• _Task to carry out_: Repeat, line for line, the entries below from the first line to the line containing "RGB pin R: D12 -> D5", counting both ends.
Supplied material Block Start
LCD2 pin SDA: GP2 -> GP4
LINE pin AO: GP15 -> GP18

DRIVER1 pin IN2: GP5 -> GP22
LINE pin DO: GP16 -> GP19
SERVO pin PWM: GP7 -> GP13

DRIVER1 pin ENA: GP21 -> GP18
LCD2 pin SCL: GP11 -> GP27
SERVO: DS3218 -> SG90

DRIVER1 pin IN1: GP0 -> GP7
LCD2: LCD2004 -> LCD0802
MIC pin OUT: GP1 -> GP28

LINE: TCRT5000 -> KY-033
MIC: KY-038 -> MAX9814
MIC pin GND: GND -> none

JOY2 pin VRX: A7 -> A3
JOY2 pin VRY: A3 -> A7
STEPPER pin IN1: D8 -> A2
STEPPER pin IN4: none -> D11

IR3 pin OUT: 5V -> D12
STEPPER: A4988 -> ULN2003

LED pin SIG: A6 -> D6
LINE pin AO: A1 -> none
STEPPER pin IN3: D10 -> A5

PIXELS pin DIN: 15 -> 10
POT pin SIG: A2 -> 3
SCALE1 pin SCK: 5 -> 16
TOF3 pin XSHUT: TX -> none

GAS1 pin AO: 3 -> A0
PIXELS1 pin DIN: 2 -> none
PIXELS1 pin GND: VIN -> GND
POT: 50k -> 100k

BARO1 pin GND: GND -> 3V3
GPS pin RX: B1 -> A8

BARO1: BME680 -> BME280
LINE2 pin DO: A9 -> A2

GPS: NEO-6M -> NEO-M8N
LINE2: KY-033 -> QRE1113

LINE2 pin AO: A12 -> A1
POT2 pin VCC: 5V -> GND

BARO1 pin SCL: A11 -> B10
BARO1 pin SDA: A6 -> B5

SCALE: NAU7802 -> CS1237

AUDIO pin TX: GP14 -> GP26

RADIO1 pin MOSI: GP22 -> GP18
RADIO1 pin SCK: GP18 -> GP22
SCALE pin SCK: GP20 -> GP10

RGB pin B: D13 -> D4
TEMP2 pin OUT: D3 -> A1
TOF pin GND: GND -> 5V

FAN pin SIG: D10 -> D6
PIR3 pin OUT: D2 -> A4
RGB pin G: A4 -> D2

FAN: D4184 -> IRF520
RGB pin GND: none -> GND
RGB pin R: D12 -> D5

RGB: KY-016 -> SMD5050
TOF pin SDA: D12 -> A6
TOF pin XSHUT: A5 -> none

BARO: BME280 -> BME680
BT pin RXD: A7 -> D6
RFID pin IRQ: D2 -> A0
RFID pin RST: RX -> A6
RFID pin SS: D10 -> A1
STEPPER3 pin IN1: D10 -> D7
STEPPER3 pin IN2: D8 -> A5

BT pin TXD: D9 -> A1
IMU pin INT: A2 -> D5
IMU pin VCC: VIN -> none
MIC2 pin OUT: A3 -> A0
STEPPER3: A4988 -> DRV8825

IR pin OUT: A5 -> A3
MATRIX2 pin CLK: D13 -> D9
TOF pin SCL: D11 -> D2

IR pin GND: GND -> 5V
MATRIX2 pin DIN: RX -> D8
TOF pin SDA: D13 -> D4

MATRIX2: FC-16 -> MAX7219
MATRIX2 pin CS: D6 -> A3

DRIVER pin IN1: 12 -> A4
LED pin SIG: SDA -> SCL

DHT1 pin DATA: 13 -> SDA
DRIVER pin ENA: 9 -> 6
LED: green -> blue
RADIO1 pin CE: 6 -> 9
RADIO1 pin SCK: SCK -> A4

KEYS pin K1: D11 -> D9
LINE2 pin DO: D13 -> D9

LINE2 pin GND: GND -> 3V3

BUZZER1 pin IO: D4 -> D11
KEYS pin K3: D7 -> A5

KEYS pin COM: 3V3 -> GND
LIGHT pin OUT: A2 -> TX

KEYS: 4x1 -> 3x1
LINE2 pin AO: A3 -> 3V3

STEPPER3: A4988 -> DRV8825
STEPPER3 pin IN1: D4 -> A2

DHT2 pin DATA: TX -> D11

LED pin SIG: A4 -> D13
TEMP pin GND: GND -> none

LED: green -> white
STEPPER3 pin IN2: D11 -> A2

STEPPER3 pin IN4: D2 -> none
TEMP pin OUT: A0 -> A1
Supplied material Block End
• _Task result_:
LCD2 pin SDA: GP2 -> GP4
LINE pin AO: GP15 -> GP18

DRIVER1 pin IN2: GP5 -> GP22
LINE pin DO: GP16 -> GP19
SERVO pin PWM: GP7 -> GP13

DRIVER1 pin ENA: GP21 -> GP18
LCD2 pin SCL: GP11 -> GP27
SERVO: DS3218 -> SG90

DRIVER1 pin IN1: GP0 -> GP7
LCD2: LCD2004 -> LCD0802
MIC pin OUT: GP1 -> GP28

LINE: TCRT5000 -> KY-033
MIC: KY-038 -> MAX9814
MIC pin GND: GND -> none

JOY2 pin VRX: A7 -> A3
JOY2 pin VRY: A3 -> A7
STEPPER pin IN1: D8 -> A2
STEPPER pin IN4: none -> D11

IR3 pin OUT: 5V -> D12
STEPPER: A4988 -> ULN2003

LED pin SIG: A6 -> D6
LINE pin AO: A1 -> none
STEPPER pin IN3: D10 -> A5

PIXELS pin DIN: 15 -> 10
POT pin SIG: A2 -> 3
SCALE1 pin SCK: 5 -> 16
TOF3 pin XSHUT: TX -> none

GAS1 pin AO: 3 -> A0
PIXELS1 pin DIN: 2 -> none
PIXELS1 pin GND: VIN -> GND
POT: 50k -> 100k

BARO1 pin GND: GND -> 3V3
GPS pin RX: B1 -> A8

BARO1: BME680 -> BME280
LINE2 pin DO: A9 -> A2

GPS: NEO-6M -> NEO-M8N
LINE2: KY-033 -> QRE1113

LINE2 pin AO: A12 -> A1
POT2 pin VCC: 5V -> GND

BARO1 pin SCL: A11 -> B10
BARO1 pin SDA: A6 -> B5

SCALE: NAU7802 -> CS1237

AUDIO pin TX: GP14 -> GP26

RADIO1 pin MOSI: GP22 -> GP18
RADIO1 pin SCK: GP18 -> GP22
SCALE pin SCK: GP20 -> GP10

RGB pin B: D13 -> D4
TEMP2 pin OUT: D3 -> A1
TOF pin GND: GND -> 5V

FAN pin SIG: D10 -> D6
PIR3 pin OUT: D2 -> A4
RGB pin G: A4 -> D2

FAN: D4184 -> IRF520
RGB pin GND: none -> GND
RGB pin R: D12 -> D5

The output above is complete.